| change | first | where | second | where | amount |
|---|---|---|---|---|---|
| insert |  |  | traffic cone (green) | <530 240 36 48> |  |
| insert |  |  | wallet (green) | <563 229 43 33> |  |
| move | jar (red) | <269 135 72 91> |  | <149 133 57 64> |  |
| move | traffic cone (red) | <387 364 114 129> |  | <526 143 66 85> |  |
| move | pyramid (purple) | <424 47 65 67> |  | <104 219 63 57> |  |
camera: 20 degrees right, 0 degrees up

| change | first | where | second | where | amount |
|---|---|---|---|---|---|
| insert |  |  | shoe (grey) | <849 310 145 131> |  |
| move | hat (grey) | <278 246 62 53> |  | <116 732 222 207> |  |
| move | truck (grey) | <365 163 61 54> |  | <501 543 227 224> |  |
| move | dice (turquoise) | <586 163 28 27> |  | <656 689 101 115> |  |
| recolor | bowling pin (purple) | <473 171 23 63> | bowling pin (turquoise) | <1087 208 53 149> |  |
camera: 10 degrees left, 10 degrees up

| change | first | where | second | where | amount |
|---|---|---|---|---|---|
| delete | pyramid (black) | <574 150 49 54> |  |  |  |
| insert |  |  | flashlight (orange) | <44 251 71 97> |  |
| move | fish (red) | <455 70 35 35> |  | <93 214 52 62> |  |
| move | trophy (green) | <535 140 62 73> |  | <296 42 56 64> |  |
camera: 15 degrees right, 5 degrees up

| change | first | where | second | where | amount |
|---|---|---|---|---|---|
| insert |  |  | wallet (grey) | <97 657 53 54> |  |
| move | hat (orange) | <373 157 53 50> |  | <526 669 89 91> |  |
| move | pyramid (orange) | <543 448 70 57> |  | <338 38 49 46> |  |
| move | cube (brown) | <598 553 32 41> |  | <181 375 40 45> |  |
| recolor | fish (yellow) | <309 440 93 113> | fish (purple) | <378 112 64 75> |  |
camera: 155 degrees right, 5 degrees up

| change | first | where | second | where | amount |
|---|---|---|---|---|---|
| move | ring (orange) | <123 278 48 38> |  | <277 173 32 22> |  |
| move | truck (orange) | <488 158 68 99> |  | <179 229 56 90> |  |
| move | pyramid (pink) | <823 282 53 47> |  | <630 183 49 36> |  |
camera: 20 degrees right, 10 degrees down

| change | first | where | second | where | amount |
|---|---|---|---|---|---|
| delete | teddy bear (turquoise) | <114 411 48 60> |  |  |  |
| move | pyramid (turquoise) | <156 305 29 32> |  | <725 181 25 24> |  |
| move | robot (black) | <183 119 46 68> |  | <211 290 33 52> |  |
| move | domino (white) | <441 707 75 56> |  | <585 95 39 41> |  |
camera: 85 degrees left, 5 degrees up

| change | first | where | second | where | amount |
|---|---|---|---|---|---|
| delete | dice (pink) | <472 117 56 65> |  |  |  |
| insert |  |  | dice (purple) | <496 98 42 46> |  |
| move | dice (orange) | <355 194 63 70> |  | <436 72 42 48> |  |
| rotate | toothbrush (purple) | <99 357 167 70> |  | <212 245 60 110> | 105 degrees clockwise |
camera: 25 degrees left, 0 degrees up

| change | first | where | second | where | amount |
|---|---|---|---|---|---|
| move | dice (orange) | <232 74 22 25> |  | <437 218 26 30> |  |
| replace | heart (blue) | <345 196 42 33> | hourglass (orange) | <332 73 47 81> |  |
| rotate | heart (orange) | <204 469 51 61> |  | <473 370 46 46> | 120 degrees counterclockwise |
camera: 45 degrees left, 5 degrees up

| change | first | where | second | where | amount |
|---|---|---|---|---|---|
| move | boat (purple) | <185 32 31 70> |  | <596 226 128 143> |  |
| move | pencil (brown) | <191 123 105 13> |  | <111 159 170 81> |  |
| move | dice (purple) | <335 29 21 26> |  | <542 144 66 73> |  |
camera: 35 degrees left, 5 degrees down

=== Your task ===
In the material above, transcribe exactly the lines beginning at the one with "move | traffic" and ending at the one with "pyramid (purple) |", both included.

=== Answer for this exercise ===
| move | traffic cone (red) | <387 364 114 129> |  | <526 143 66 85> |  |
| move | pyramid (purple) | <424 47 65 67> |  | <104 219 63 57> |  |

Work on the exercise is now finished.